• WORK REQUIRED
From the listing below, pull each line that includes "relocated".

• PROVIDED MATERIAL

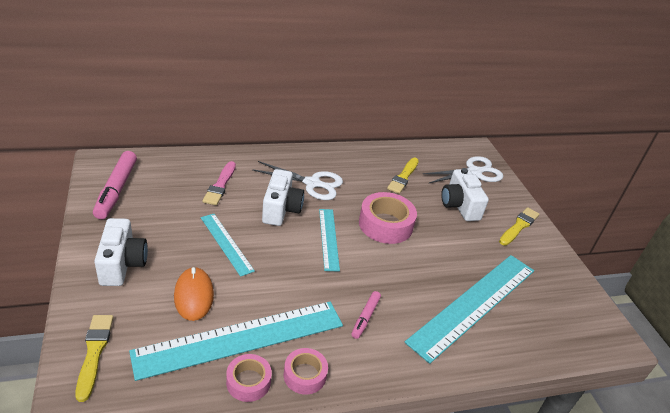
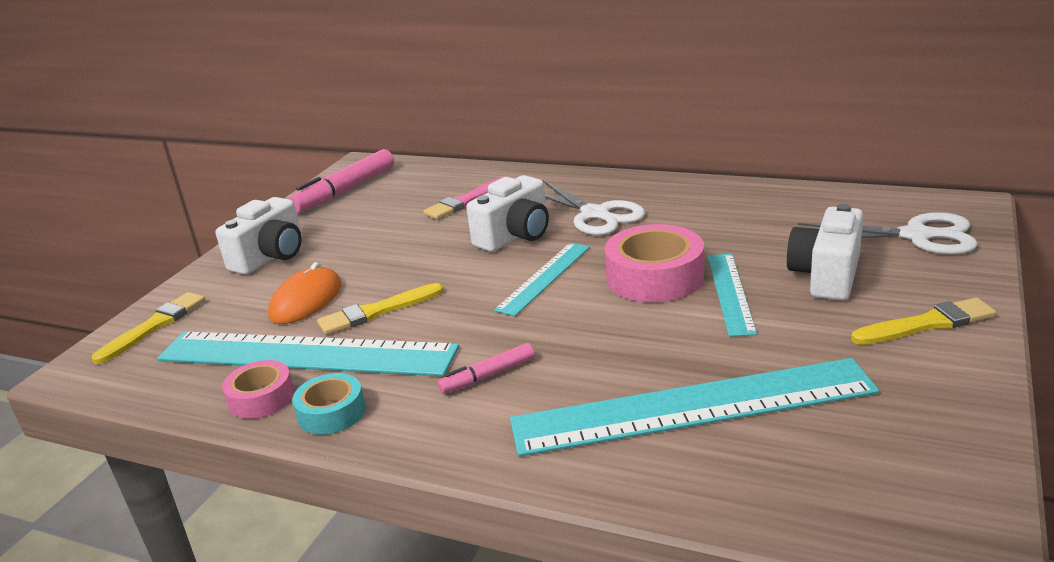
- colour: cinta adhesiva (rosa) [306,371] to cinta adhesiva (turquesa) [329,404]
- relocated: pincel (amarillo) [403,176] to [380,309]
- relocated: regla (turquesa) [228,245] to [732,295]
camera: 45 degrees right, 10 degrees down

• ANSWER SECTION
- relocated: pincel (amarillo) [403,176] to [380,309]
- relocated: regla (turquesa) [228,245] to [732,295]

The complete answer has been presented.